**BRIEF**
Write out, character for character, the lines of the data that begin with the line containing "This is a 0.5" and run through the line containing "road 2 (tertiary): [(248,336),(120,0)]", including both of those lines.

**GIVEN ENTRIES**
==================================================

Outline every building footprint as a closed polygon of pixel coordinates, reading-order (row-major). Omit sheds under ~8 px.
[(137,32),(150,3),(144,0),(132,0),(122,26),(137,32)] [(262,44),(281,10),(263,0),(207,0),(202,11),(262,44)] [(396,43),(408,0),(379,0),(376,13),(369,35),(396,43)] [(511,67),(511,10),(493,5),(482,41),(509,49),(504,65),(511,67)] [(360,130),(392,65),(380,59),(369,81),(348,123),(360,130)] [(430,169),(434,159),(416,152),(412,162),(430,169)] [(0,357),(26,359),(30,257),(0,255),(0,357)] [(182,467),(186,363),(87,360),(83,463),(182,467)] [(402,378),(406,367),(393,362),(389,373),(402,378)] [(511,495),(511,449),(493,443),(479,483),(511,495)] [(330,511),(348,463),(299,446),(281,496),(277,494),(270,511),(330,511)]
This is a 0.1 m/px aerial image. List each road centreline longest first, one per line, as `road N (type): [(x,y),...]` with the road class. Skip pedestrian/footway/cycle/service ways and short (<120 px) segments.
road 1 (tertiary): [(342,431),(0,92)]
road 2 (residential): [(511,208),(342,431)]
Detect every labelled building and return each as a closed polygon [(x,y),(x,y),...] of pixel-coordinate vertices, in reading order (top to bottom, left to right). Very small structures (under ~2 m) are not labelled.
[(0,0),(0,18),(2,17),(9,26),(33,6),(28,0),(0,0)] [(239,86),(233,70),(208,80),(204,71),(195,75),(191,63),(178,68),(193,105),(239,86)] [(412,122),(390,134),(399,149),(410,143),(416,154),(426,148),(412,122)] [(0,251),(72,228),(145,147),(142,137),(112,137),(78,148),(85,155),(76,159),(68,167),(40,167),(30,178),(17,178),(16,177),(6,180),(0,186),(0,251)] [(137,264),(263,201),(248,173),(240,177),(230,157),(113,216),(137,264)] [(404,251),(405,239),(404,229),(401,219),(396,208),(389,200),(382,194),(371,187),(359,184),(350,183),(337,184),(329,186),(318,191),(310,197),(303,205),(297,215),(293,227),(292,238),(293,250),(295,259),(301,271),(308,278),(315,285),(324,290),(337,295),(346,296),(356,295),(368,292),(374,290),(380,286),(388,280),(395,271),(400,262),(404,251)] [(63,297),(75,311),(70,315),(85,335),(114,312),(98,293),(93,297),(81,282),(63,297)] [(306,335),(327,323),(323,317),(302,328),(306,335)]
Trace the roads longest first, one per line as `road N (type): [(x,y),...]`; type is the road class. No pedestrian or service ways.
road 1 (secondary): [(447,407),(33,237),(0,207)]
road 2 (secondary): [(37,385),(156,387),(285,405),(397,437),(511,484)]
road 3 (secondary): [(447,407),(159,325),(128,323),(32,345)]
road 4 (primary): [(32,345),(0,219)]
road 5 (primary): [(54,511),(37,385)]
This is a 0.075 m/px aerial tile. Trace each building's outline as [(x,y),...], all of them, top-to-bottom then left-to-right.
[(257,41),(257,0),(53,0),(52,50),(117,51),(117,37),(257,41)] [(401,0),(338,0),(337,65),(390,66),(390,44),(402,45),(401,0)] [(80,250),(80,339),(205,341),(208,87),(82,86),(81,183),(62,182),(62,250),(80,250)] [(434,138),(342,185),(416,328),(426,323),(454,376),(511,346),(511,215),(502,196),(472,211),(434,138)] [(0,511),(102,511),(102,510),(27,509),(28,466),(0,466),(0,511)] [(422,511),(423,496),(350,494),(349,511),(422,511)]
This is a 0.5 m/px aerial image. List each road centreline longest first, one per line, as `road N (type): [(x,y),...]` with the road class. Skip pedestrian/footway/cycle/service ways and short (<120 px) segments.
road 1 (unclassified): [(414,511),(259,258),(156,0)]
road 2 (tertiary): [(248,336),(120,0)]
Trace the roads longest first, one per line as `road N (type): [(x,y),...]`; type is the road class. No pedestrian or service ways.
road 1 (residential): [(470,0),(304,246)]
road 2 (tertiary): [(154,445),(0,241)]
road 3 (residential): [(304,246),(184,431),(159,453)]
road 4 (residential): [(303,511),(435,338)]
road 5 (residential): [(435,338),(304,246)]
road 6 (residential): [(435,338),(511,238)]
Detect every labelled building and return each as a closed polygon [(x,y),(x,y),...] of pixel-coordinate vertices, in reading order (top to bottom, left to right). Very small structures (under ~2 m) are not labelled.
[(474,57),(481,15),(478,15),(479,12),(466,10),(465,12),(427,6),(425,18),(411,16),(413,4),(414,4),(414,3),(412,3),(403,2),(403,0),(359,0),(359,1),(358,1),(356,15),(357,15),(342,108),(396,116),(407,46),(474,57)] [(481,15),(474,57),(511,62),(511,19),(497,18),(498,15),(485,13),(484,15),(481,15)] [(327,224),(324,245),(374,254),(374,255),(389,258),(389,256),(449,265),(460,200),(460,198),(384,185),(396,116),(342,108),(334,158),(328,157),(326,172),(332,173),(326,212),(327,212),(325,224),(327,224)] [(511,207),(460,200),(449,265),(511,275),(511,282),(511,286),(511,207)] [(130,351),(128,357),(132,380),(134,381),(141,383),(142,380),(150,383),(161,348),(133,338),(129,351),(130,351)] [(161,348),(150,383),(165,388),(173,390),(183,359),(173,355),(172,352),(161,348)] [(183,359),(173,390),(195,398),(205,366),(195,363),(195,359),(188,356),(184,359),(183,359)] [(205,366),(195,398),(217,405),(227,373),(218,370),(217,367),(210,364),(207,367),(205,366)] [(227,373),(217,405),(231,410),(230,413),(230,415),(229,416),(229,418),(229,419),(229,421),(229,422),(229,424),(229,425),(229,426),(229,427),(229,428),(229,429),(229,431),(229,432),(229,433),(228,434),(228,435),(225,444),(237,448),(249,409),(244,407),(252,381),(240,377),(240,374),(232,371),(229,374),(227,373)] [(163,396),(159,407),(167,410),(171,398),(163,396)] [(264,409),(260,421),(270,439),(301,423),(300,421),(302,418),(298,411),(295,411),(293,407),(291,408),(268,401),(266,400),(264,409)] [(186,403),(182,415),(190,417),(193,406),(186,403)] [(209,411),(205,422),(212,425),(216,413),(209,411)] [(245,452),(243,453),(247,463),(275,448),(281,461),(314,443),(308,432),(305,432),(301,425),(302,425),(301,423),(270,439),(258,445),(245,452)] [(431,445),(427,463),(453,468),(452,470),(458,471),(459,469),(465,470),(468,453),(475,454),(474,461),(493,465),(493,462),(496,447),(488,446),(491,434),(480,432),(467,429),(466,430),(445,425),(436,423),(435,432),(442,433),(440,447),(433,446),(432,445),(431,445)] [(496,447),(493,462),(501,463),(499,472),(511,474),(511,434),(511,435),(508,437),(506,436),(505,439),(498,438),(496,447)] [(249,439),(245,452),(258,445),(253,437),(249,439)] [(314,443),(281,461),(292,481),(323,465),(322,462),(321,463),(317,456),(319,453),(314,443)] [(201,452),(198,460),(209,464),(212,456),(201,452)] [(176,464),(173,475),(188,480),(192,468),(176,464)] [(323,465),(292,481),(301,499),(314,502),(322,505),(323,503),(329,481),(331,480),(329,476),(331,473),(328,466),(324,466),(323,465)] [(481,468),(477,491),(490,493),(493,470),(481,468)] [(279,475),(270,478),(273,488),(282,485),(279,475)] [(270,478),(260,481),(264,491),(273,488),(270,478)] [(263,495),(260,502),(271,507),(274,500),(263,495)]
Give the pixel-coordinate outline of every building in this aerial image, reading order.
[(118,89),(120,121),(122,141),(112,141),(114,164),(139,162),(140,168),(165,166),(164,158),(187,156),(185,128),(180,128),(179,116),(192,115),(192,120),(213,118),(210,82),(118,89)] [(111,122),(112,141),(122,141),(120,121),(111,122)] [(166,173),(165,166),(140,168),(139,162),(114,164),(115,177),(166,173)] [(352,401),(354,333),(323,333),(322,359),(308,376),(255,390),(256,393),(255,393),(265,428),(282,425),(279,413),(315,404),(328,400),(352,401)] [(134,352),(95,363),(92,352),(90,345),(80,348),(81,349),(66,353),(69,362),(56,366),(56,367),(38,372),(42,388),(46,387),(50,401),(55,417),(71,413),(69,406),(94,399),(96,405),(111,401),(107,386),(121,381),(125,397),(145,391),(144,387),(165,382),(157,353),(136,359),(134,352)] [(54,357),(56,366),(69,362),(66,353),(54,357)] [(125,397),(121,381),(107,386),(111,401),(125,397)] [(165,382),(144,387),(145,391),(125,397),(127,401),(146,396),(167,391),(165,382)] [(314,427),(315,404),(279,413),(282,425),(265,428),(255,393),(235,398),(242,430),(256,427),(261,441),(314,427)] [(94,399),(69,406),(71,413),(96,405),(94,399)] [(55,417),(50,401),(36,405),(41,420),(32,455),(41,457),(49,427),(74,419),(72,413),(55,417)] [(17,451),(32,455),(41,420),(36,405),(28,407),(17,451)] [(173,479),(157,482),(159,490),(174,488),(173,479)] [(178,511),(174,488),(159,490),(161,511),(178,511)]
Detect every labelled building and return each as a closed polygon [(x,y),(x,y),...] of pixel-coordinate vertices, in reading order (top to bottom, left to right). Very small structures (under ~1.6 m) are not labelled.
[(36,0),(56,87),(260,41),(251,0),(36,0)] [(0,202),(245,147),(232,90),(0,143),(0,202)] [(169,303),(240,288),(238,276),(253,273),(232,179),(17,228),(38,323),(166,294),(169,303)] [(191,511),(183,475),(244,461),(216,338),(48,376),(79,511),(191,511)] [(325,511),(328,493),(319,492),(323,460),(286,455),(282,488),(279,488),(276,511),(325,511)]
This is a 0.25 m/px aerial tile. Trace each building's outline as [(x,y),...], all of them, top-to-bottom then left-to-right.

==================================================

**SOLUTION FOR THIS TASK**
This is a 0.5 m/px aerial image. List each road centreline longest first, one per line, as `road N (type): [(x,y),...]` with the road class. Skip pedestrian/footway/cycle/service ways and short (<120 px) segments.
road 1 (unclassified): [(414,511),(259,258),(156,0)]
road 2 (tertiary): [(248,336),(120,0)]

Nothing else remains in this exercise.